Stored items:
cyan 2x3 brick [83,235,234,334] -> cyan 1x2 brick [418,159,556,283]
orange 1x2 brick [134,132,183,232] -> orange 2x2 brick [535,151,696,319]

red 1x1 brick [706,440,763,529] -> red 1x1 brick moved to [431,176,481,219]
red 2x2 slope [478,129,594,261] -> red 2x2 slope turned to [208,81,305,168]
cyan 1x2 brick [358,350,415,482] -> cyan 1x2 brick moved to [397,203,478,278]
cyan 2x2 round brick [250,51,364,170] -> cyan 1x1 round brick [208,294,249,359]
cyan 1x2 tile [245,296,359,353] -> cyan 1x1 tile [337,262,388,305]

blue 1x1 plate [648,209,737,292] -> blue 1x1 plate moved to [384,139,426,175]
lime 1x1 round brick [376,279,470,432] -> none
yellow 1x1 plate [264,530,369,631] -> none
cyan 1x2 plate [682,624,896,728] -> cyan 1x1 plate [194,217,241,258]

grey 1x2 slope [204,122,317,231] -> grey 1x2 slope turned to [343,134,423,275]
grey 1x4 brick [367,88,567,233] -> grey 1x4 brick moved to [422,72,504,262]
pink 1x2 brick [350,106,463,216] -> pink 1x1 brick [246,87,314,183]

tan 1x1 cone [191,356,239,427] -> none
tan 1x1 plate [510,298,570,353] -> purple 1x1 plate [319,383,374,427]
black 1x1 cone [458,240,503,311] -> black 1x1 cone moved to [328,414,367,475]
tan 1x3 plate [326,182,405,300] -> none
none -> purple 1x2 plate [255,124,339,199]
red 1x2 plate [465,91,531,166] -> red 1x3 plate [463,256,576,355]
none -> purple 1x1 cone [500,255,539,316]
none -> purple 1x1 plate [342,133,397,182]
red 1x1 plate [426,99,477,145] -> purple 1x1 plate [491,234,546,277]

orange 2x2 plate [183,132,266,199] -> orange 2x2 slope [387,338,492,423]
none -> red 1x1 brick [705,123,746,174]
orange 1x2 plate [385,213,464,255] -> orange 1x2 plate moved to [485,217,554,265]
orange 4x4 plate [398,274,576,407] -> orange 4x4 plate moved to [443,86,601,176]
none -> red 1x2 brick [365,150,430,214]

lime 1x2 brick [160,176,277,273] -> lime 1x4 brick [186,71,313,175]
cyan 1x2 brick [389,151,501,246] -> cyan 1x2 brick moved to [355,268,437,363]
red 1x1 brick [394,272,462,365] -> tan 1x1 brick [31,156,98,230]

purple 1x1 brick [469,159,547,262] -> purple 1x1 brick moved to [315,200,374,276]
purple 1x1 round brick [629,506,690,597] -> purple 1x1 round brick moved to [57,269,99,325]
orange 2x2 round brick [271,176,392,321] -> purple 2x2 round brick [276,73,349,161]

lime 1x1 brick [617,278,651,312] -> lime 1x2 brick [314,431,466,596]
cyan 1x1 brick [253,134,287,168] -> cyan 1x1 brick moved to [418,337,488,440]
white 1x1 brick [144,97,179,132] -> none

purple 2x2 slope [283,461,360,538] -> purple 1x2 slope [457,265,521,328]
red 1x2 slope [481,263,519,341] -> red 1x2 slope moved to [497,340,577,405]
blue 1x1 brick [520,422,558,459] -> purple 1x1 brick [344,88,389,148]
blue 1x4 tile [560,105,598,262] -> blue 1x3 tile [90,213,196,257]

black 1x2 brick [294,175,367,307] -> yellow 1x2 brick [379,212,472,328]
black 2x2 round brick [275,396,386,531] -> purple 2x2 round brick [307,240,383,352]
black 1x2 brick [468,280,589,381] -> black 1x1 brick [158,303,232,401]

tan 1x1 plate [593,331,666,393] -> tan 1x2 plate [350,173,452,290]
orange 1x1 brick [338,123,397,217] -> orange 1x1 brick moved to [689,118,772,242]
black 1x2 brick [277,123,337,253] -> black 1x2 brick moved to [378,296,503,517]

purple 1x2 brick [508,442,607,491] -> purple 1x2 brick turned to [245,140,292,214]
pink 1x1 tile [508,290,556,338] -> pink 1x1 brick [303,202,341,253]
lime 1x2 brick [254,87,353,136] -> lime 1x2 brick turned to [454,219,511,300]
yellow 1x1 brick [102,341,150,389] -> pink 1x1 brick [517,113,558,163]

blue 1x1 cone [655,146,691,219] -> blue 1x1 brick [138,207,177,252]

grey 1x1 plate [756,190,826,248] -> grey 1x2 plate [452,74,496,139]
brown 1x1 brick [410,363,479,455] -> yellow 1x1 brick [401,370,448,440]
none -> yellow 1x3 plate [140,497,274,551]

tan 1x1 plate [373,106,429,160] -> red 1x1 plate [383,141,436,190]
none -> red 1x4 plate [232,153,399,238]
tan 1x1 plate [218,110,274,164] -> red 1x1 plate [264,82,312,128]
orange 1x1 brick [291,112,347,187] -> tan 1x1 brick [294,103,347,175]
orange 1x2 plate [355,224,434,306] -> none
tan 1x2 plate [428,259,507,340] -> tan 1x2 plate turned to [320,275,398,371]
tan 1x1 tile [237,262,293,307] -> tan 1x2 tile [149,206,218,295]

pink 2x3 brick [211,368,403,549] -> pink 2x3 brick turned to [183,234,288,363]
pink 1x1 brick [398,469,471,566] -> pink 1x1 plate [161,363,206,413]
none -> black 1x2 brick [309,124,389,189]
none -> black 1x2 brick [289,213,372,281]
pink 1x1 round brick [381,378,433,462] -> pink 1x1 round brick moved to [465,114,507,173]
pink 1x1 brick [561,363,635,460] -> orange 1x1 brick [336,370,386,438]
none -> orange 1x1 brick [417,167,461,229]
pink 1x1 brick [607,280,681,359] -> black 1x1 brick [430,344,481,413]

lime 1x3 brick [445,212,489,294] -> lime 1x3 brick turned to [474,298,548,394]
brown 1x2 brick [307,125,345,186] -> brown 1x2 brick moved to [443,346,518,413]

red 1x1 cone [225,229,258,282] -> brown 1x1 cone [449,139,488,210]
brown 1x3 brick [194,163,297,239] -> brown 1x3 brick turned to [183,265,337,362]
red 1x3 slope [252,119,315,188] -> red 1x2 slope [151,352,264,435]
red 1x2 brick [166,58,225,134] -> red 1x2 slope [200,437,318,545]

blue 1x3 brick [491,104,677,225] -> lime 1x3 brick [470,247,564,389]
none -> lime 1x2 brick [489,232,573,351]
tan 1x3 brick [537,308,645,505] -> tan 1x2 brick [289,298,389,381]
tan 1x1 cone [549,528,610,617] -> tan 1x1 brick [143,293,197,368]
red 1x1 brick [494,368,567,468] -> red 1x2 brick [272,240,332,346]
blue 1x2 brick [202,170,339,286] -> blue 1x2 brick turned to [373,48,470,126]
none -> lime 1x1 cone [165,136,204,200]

» **Task instructions**: Repeat exactly the lines above from the one with "purple 1x1 round brick [629,506,690,597]" up to and including the one with "red 1x2 slope [481,263,519,341]". No other line belongs in the reply.

» **Output for this exercise**:
purple 1x1 round brick [629,506,690,597] -> purple 1x1 round brick moved to [57,269,99,325]
orange 2x2 round brick [271,176,392,321] -> purple 2x2 round brick [276,73,349,161]

lime 1x1 brick [617,278,651,312] -> lime 1x2 brick [314,431,466,596]
cyan 1x1 brick [253,134,287,168] -> cyan 1x1 brick moved to [418,337,488,440]
white 1x1 brick [144,97,179,132] -> none

purple 2x2 slope [283,461,360,538] -> purple 1x2 slope [457,265,521,328]
red 1x2 slope [481,263,519,341] -> red 1x2 slope moved to [497,340,577,405]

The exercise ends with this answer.